**Action item**: In full and without alteration, print the entries that follow.

**Source material**:
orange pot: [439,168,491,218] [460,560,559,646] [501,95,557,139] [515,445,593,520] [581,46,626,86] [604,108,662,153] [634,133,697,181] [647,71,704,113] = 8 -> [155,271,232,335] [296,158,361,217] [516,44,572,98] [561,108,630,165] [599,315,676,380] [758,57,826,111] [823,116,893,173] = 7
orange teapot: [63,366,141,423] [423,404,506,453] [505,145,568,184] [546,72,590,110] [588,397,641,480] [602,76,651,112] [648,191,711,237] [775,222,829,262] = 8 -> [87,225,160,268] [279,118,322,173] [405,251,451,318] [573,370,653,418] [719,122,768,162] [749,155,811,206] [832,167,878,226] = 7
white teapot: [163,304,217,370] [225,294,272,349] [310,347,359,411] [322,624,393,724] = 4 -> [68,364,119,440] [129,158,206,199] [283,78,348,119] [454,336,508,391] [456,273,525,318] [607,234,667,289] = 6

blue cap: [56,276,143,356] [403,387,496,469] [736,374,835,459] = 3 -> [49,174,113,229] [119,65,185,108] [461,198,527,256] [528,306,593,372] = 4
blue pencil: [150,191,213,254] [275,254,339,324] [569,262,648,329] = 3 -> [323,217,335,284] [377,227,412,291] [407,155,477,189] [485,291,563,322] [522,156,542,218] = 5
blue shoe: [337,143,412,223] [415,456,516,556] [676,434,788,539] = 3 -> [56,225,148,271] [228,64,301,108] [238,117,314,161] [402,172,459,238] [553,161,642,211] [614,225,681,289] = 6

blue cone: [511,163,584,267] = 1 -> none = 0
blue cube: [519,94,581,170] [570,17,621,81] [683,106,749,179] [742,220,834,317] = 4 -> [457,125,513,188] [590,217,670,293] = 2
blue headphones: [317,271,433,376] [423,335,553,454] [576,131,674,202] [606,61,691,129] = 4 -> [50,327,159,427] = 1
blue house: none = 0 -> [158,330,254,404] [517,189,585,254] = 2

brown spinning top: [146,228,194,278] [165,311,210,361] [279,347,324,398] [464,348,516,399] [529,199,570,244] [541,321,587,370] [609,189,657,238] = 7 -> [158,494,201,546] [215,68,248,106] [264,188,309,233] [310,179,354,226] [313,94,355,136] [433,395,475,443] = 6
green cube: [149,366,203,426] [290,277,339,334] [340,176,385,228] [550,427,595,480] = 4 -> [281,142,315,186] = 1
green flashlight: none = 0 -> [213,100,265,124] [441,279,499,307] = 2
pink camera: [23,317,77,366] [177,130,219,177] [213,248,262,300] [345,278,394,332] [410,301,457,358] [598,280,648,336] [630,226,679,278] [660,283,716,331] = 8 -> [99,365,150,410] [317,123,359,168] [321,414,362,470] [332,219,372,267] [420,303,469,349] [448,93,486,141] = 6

**Solution for this exercise**:
orange pot: [439,168,491,218] [460,560,559,646] [501,95,557,139] [515,445,593,520] [581,46,626,86] [604,108,662,153] [634,133,697,181] [647,71,704,113] = 8 -> [155,271,232,335] [296,158,361,217] [516,44,572,98] [561,108,630,165] [599,315,676,380] [758,57,826,111] [823,116,893,173] = 7
orange teapot: [63,366,141,423] [423,404,506,453] [505,145,568,184] [546,72,590,110] [588,397,641,480] [602,76,651,112] [648,191,711,237] [775,222,829,262] = 8 -> [87,225,160,268] [279,118,322,173] [405,251,451,318] [573,370,653,418] [719,122,768,162] [749,155,811,206] [832,167,878,226] = 7
white teapot: [163,304,217,370] [225,294,272,349] [310,347,359,411] [322,624,393,724] = 4 -> [68,364,119,440] [129,158,206,199] [283,78,348,119] [454,336,508,391] [456,273,525,318] [607,234,667,289] = 6

blue cap: [56,276,143,356] [403,387,496,469] [736,374,835,459] = 3 -> [49,174,113,229] [119,65,185,108] [461,198,527,256] [528,306,593,372] = 4
blue pencil: [150,191,213,254] [275,254,339,324] [569,262,648,329] = 3 -> [323,217,335,284] [377,227,412,291] [407,155,477,189] [485,291,563,322] [522,156,542,218] = 5
blue shoe: [337,143,412,223] [415,456,516,556] [676,434,788,539] = 3 -> [56,225,148,271] [228,64,301,108] [238,117,314,161] [402,172,459,238] [553,161,642,211] [614,225,681,289] = 6

blue cone: [511,163,584,267] = 1 -> none = 0
blue cube: [519,94,581,170] [570,17,621,81] [683,106,749,179] [742,220,834,317] = 4 -> [457,125,513,188] [590,217,670,293] = 2
blue headphones: [317,271,433,376] [423,335,553,454] [576,131,674,202] [606,61,691,129] = 4 -> [50,327,159,427] = 1
blue house: none = 0 -> [158,330,254,404] [517,189,585,254] = 2

brown spinning top: [146,228,194,278] [165,311,210,361] [279,347,324,398] [464,348,516,399] [529,199,570,244] [541,321,587,370] [609,189,657,238] = 7 -> [158,494,201,546] [215,68,248,106] [264,188,309,233] [310,179,354,226] [313,94,355,136] [433,395,475,443] = 6
green cube: [149,366,203,426] [290,277,339,334] [340,176,385,228] [550,427,595,480] = 4 -> [281,142,315,186] = 1
green flashlight: none = 0 -> [213,100,265,124] [441,279,499,307] = 2
pink camera: [23,317,77,366] [177,130,219,177] [213,248,262,300] [345,278,394,332] [410,301,457,358] [598,280,648,336] [630,226,679,278] [660,283,716,331] = 8 -> [99,365,150,410] [317,123,359,168] [321,414,362,470] [332,219,372,267] [420,303,469,349] [448,93,486,141] = 6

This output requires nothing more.